■ Requirement
Going through the material below, please gather all lines with the word "plate" in them.

======== Study material ========

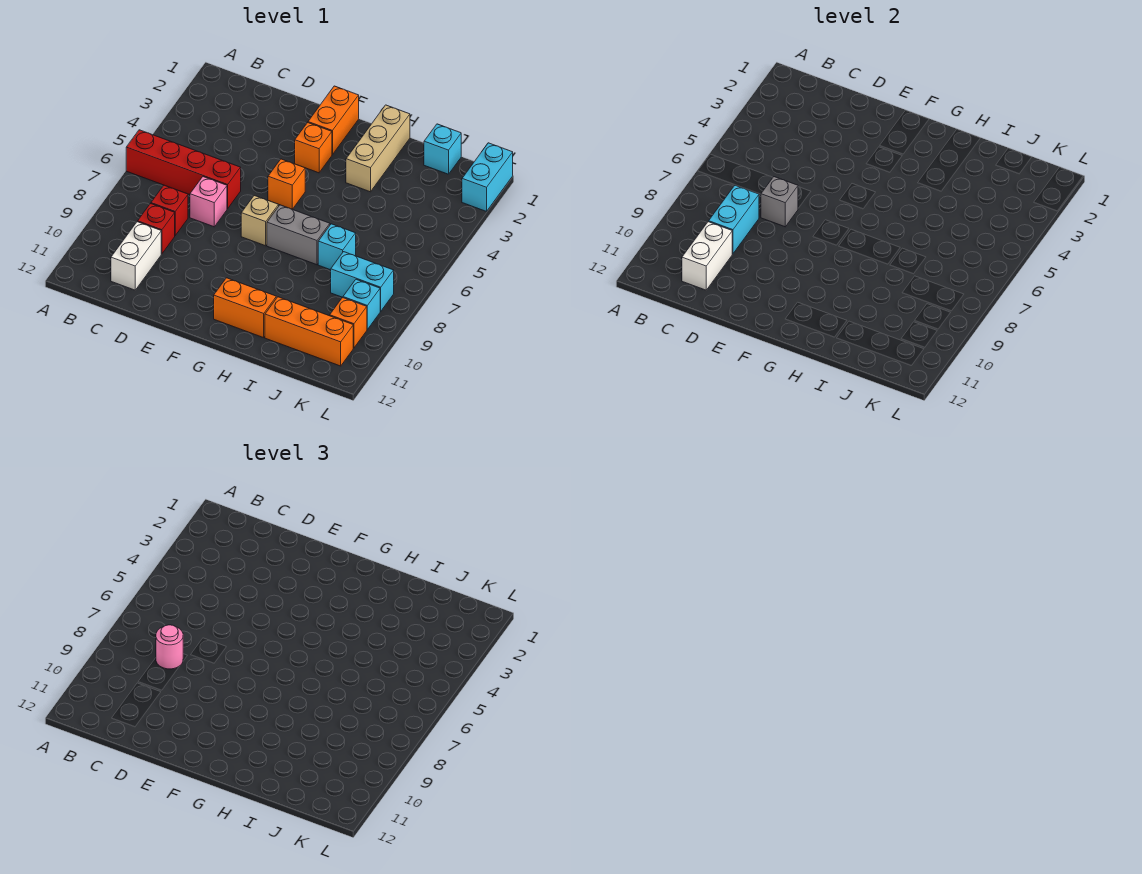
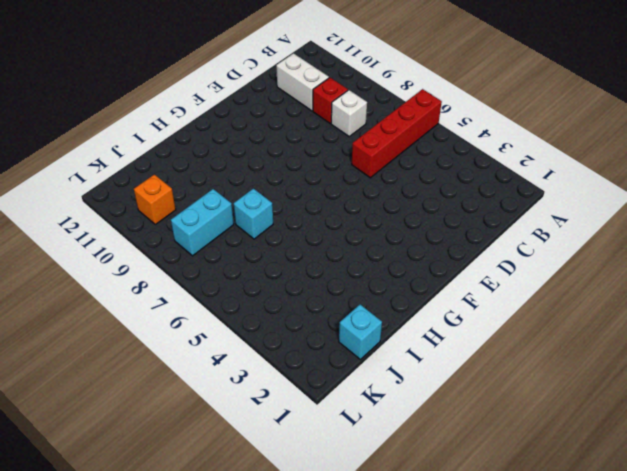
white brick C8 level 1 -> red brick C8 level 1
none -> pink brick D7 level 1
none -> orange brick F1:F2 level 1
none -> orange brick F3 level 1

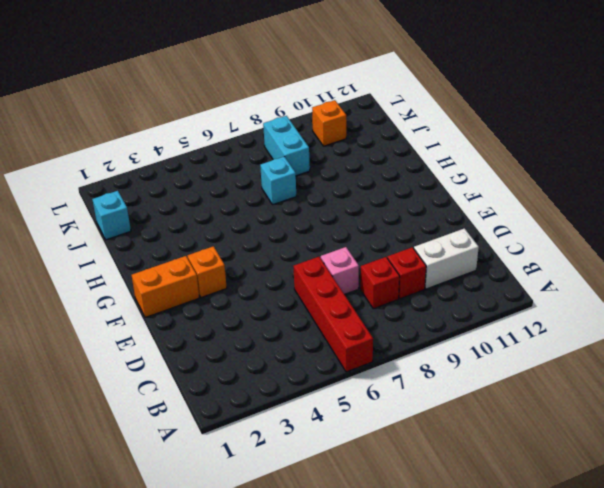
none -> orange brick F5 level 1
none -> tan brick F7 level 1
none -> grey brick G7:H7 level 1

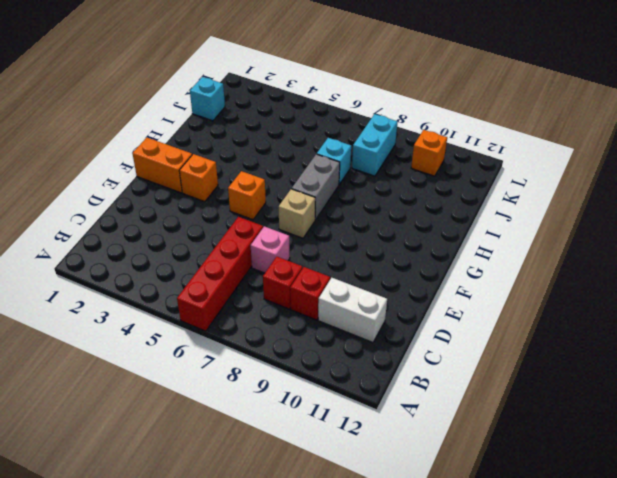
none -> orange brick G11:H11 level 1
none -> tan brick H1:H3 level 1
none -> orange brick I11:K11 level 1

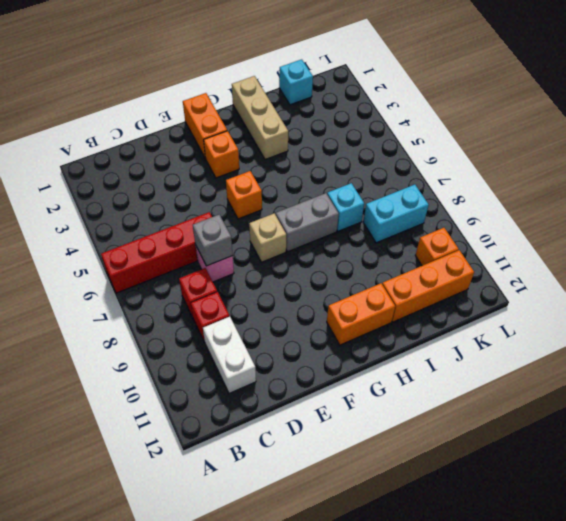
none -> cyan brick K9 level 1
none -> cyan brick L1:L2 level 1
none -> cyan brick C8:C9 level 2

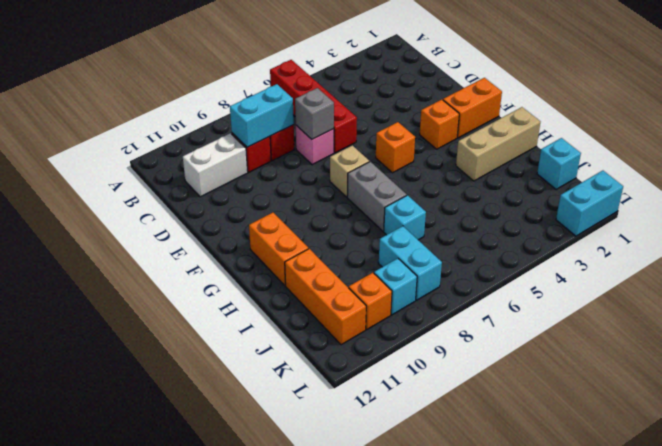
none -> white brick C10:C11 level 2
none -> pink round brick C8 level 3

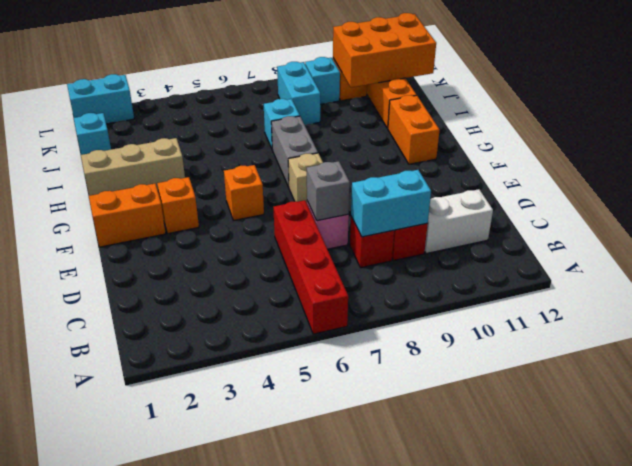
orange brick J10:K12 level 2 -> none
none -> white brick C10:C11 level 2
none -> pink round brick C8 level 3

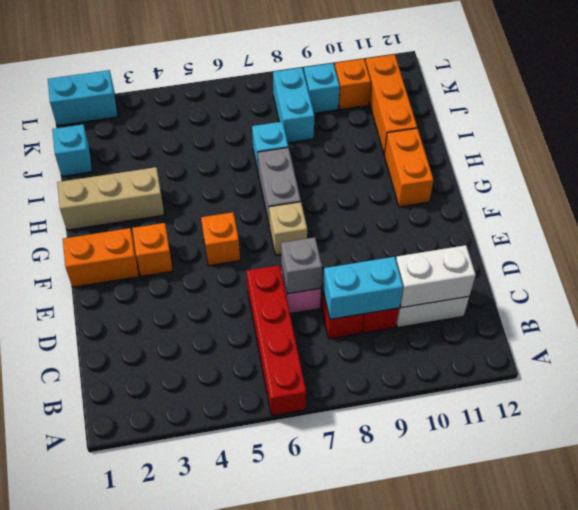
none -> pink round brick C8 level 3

========
======== Study material ========

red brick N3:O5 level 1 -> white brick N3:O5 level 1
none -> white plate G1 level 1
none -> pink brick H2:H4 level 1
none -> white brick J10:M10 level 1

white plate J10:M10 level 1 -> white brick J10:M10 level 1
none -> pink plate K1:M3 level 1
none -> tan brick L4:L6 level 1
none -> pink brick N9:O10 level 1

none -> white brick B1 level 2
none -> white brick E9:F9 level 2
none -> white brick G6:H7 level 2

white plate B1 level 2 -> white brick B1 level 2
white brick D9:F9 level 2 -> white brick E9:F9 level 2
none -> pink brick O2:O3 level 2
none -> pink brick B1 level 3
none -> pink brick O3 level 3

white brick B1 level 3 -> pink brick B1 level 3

========

■ Answer section
none -> white plate G1 level 1
white plate J10:M10 level 1 -> white brick J10:M10 level 1
none -> pink plate K1:M3 level 1
white plate B1 level 2 -> white brick B1 level 2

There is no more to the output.